Every line of the entries with the word "round" in it should be shown.

(EXERCISE MATERIALS)

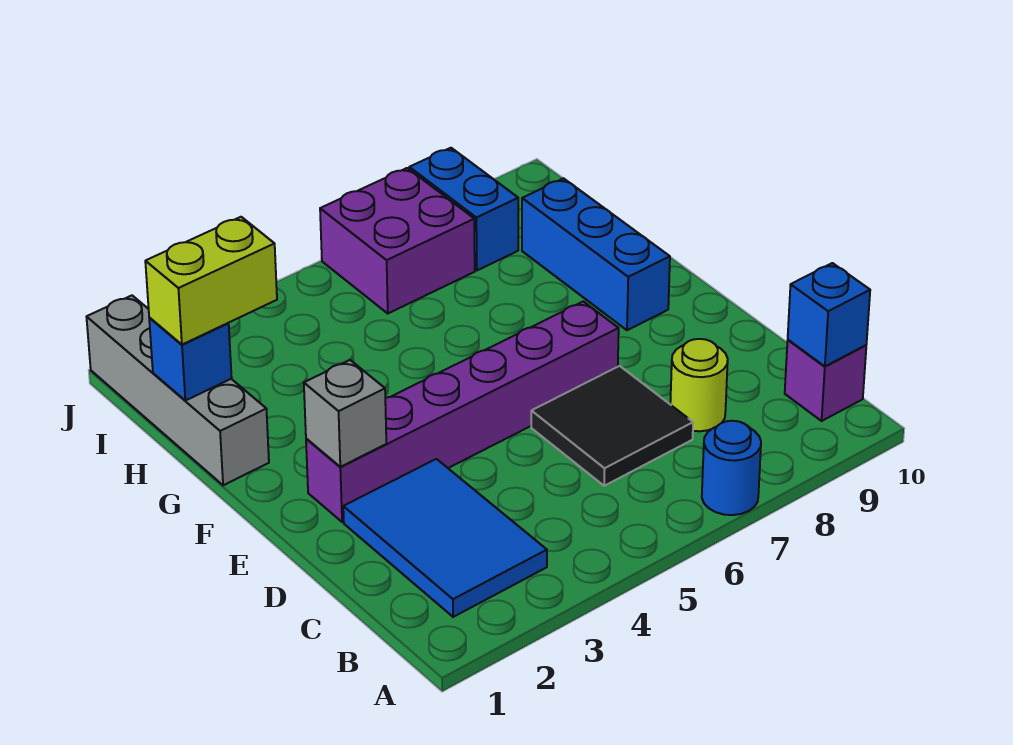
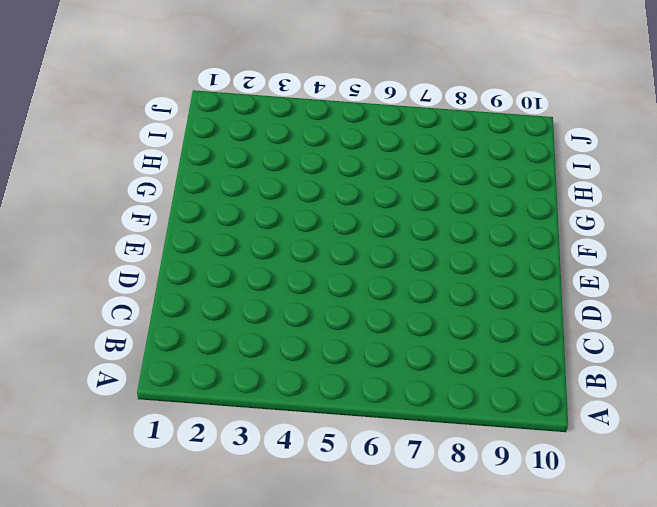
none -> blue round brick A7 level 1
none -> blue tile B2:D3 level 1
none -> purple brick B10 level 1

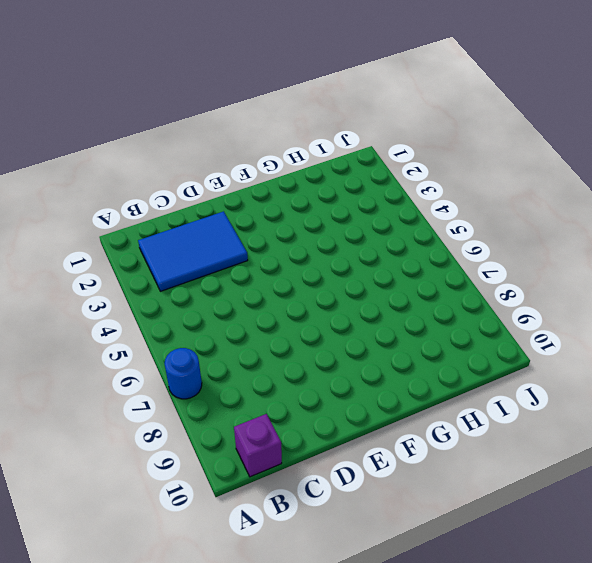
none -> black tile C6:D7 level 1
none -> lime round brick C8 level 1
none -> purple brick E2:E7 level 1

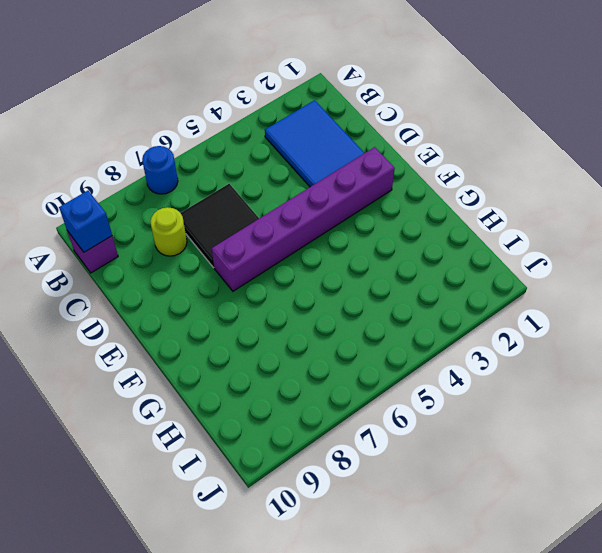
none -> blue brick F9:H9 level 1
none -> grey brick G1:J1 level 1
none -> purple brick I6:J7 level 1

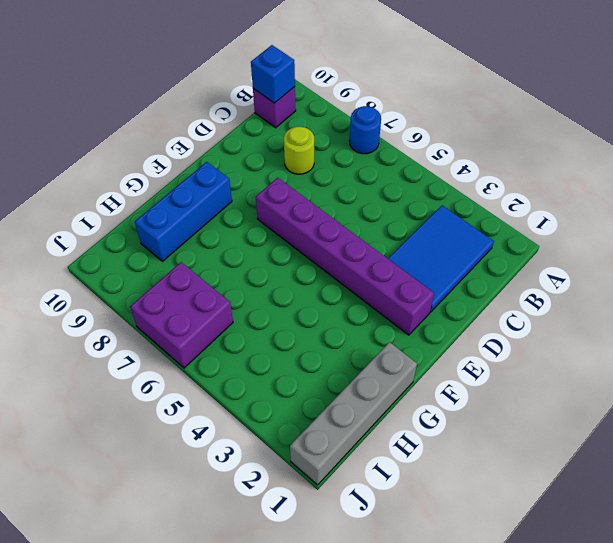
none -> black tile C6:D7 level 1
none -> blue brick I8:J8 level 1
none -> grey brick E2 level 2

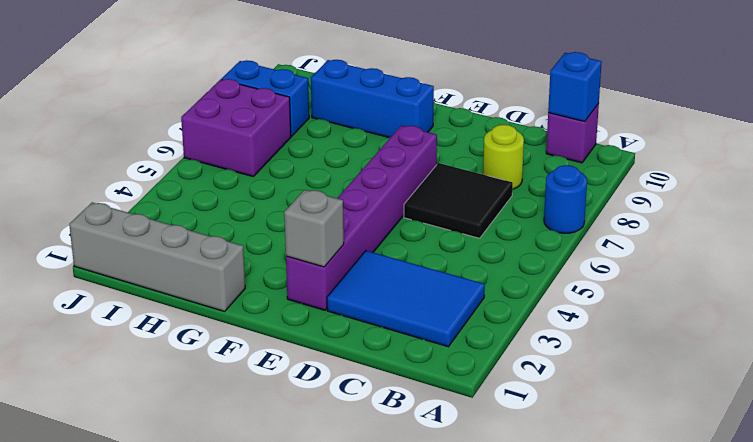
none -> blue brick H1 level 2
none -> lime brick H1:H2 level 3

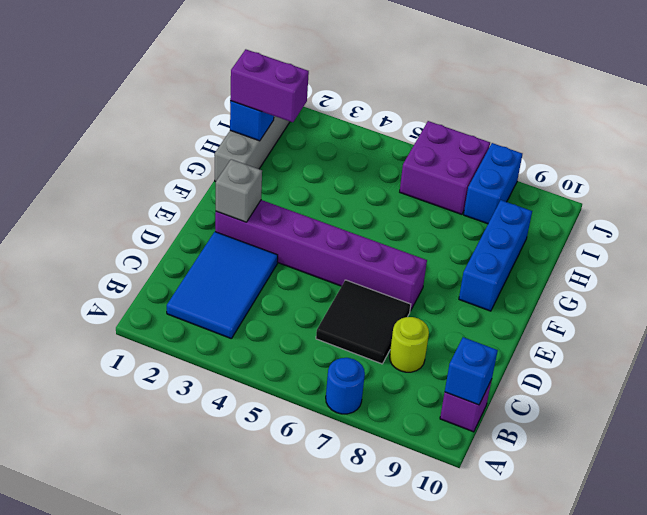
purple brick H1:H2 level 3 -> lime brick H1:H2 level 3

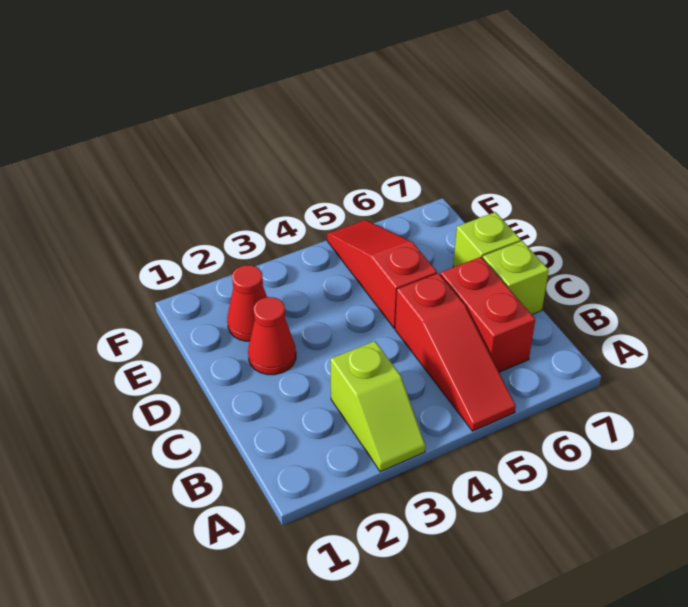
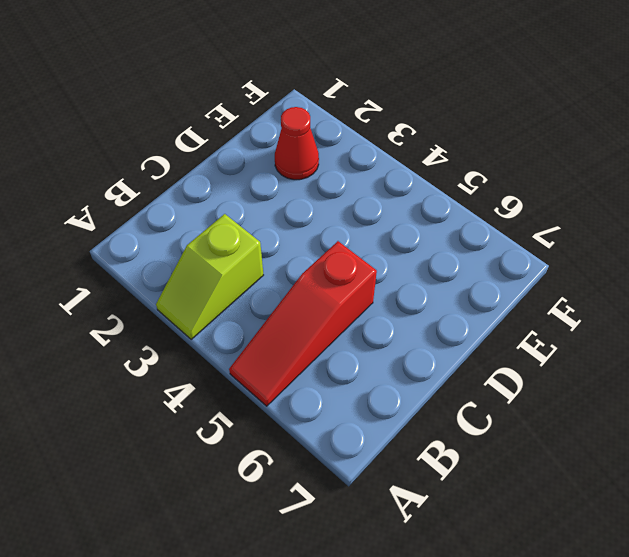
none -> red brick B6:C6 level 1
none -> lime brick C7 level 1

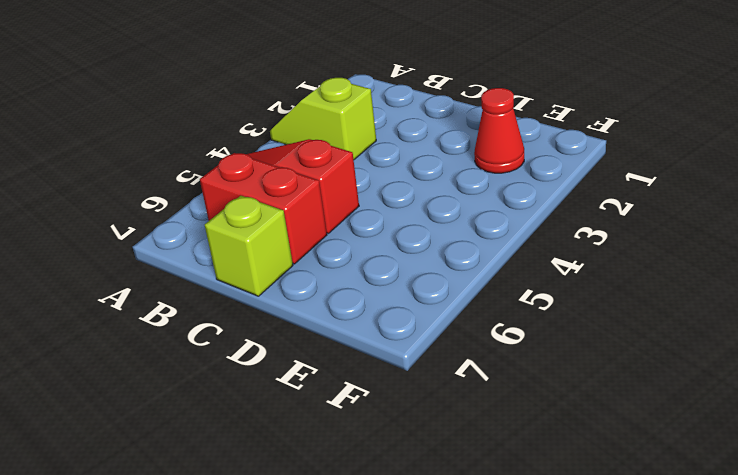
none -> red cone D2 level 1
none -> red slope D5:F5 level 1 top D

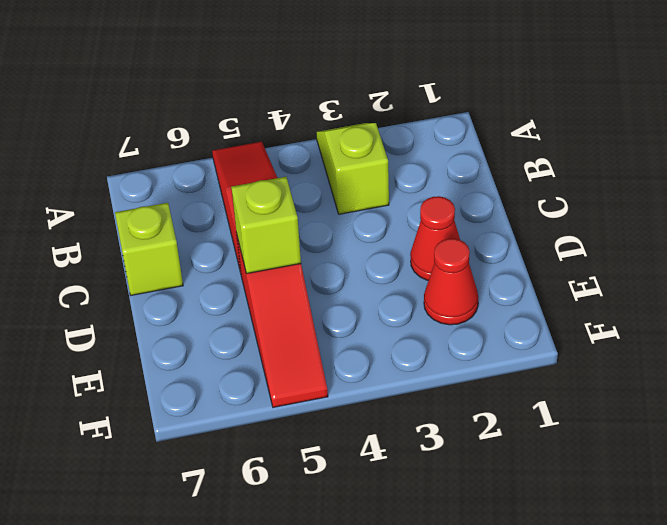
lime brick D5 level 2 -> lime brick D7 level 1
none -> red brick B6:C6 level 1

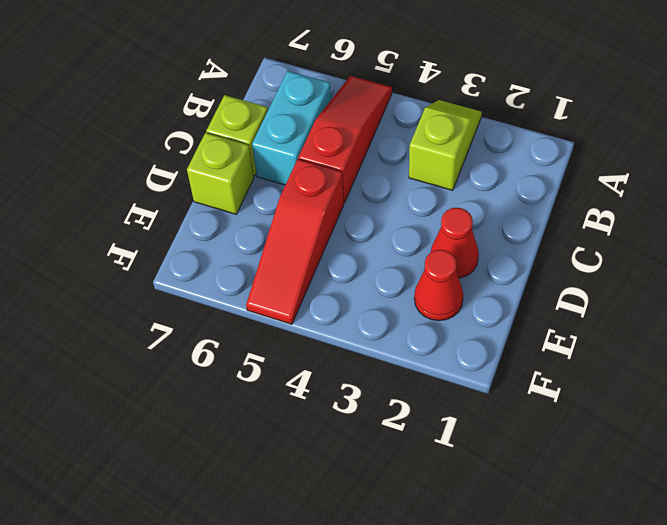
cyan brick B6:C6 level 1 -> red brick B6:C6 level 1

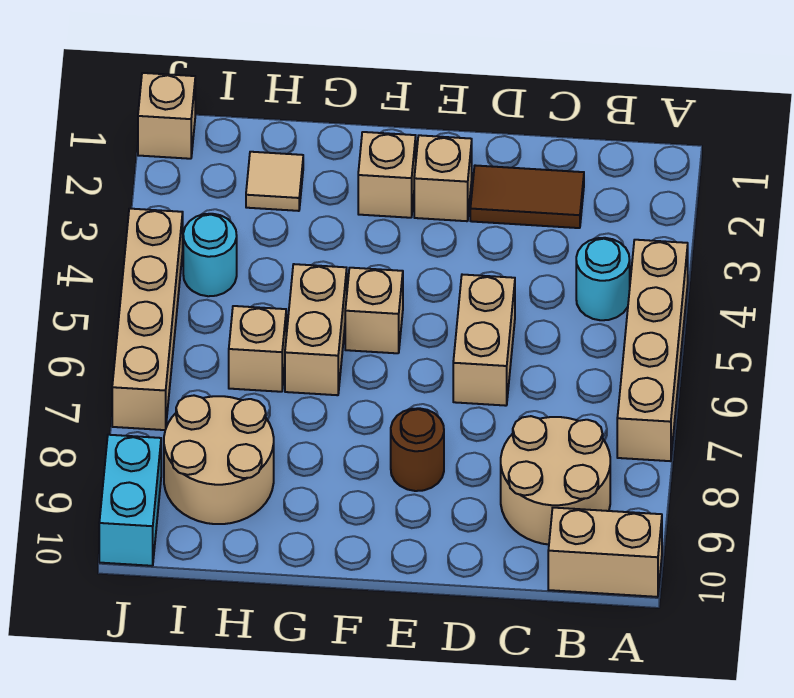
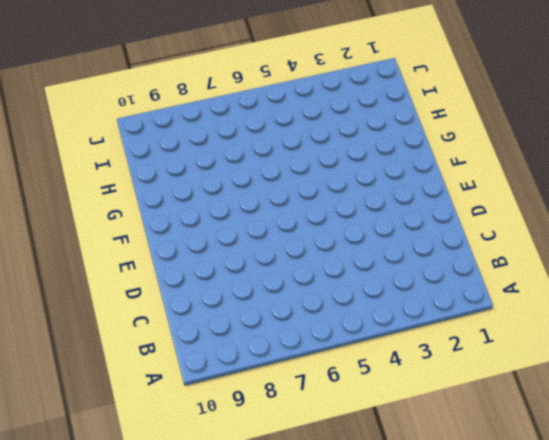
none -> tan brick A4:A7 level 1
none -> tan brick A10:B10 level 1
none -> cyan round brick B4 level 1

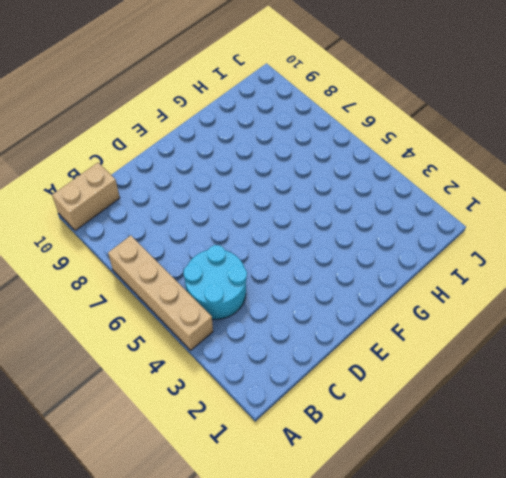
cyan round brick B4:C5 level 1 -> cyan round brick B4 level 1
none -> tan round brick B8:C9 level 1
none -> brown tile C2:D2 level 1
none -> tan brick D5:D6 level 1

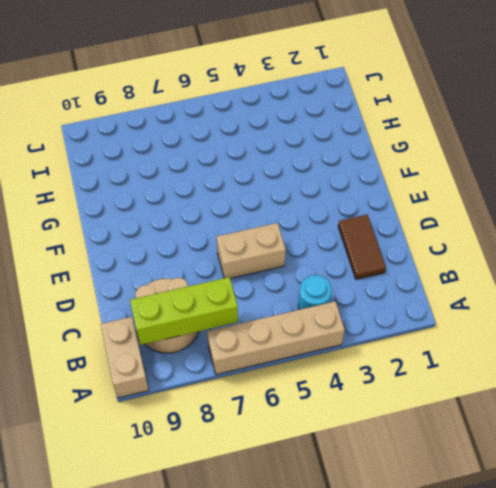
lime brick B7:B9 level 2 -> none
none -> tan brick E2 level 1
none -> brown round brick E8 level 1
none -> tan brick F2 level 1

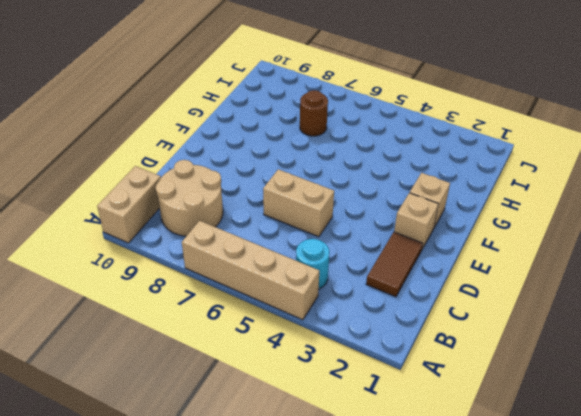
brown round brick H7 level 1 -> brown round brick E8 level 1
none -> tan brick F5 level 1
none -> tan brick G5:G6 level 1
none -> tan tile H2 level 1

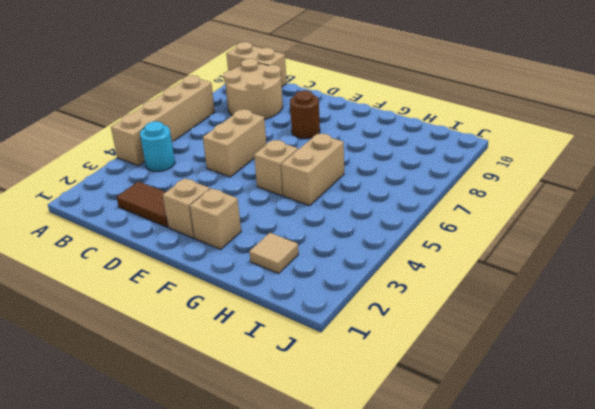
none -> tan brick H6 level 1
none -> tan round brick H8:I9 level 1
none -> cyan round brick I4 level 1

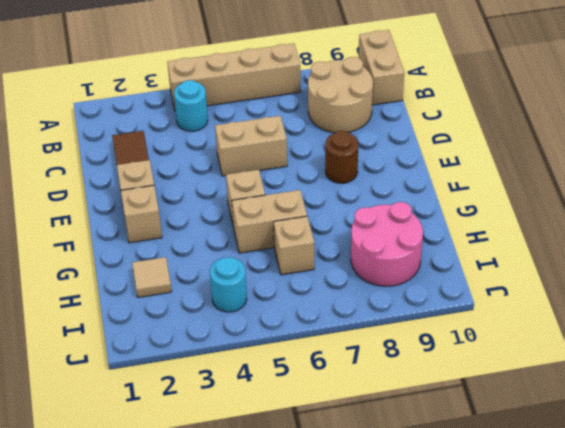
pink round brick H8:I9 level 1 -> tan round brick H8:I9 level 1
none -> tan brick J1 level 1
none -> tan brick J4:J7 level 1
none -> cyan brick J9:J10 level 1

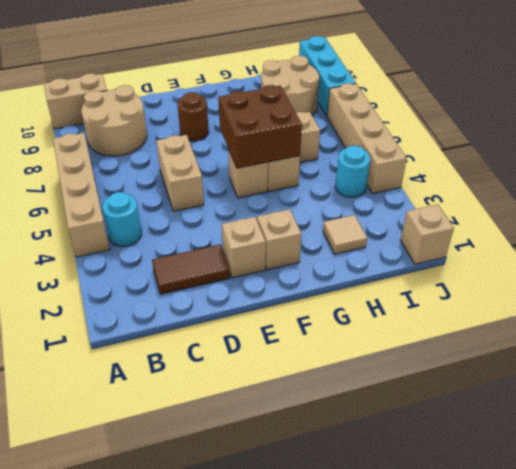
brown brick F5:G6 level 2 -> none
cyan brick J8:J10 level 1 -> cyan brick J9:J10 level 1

(End EXERCISE MATERIALS)

ANSWER SPACE:
none -> blue round brick A7 level 1
none -> lime round brick C8 level 1
none -> cyan round brick B4 level 1
cyan round brick B4:C5 level 1 -> cyan round brick B4 level 1
none -> tan round brick B8:C9 level 1
none -> brown round brick E8 level 1
brown round brick H7 level 1 -> brown round brick E8 level 1
none -> tan round brick H8:I9 level 1
none -> cyan round brick I4 level 1
pink round brick H8:I9 level 1 -> tan round brick H8:I9 level 1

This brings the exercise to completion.